Problem statement: Print, exactly as given, each line of the data from the line containing "CN1 pin 1: +5V -> COM" up to and including its last line.

Material to process:

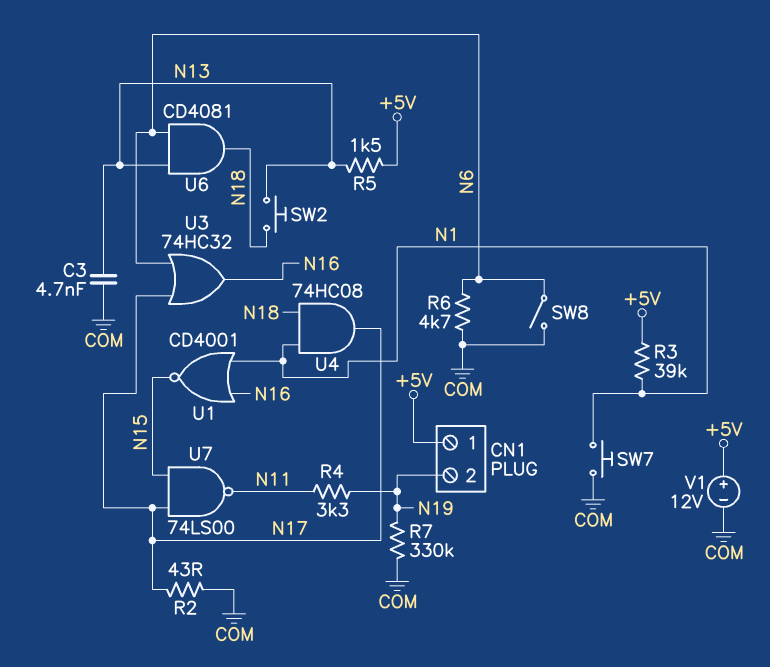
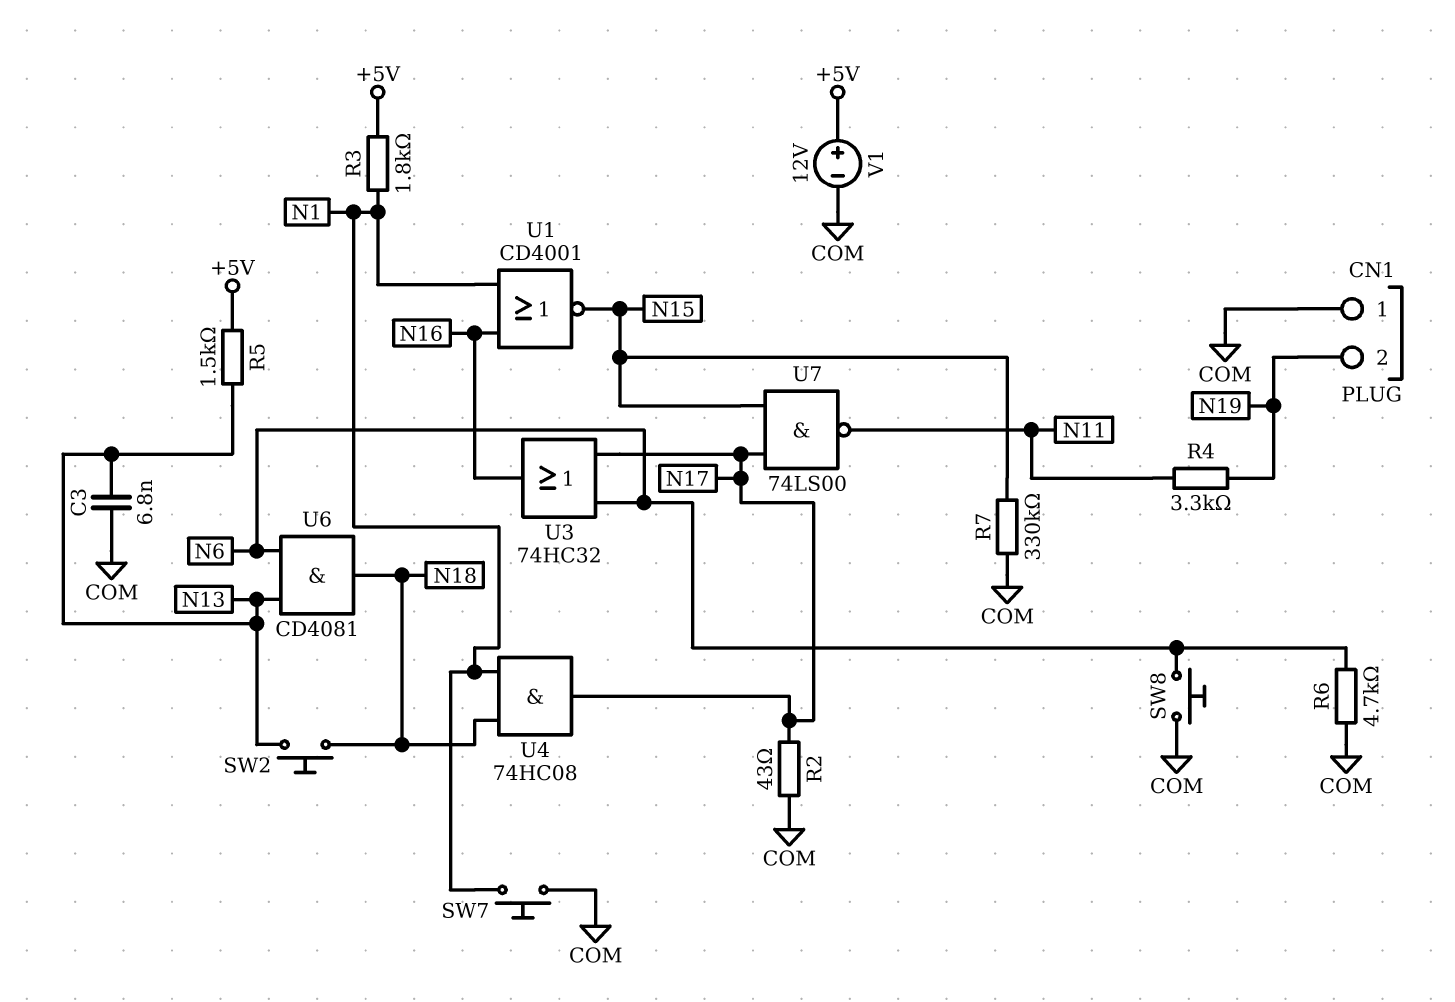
C3: 4.7nF (COM, N13) -> 6.8nF (COM, N13)
CN1 pin 1: +5V -> COM
R3: 39k (+5V, N1) -> 1.8k (+5V, N1)
R7: 330k (COM, N19) -> 330k (COM, N15)
SW8: switch (COM, N6) -> button (COM, N6)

Expected answer:
CN1 pin 1: +5V -> COM
R3: 39k (+5V, N1) -> 1.8k (+5V, N1)
R7: 330k (COM, N19) -> 330k (COM, N15)
SW8: switch (COM, N6) -> button (COM, N6)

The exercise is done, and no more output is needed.